Data for processing: Begin
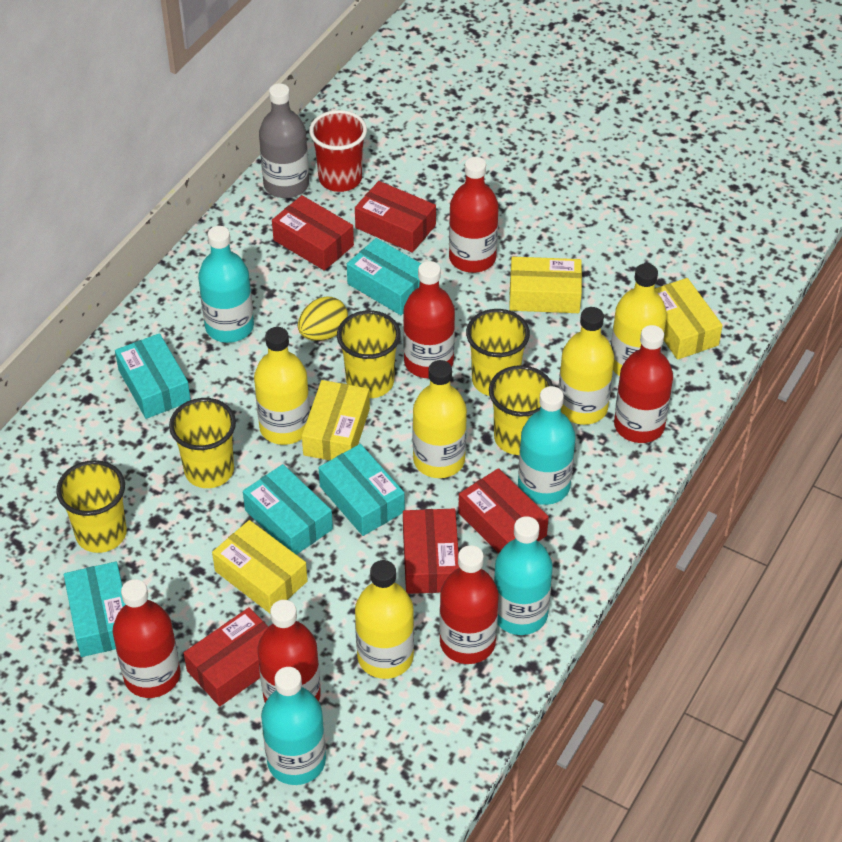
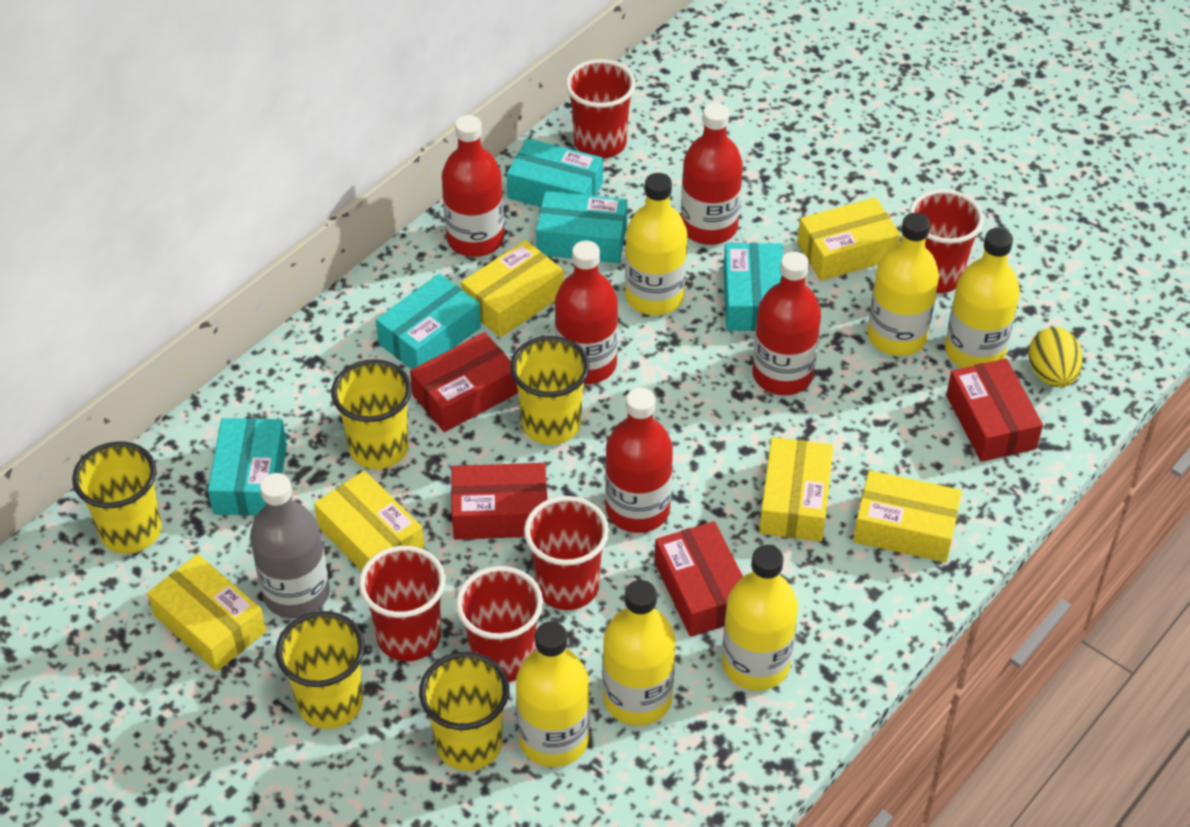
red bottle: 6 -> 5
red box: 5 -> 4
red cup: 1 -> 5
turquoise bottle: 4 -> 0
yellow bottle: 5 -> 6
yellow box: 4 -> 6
Data for processing: End
Print all of the data exactly, and do not carry over any pictures.

red bottle: 6 -> 5
red box: 5 -> 4
red cup: 1 -> 5
turquoise bottle: 4 -> 0
yellow bottle: 5 -> 6
yellow box: 4 -> 6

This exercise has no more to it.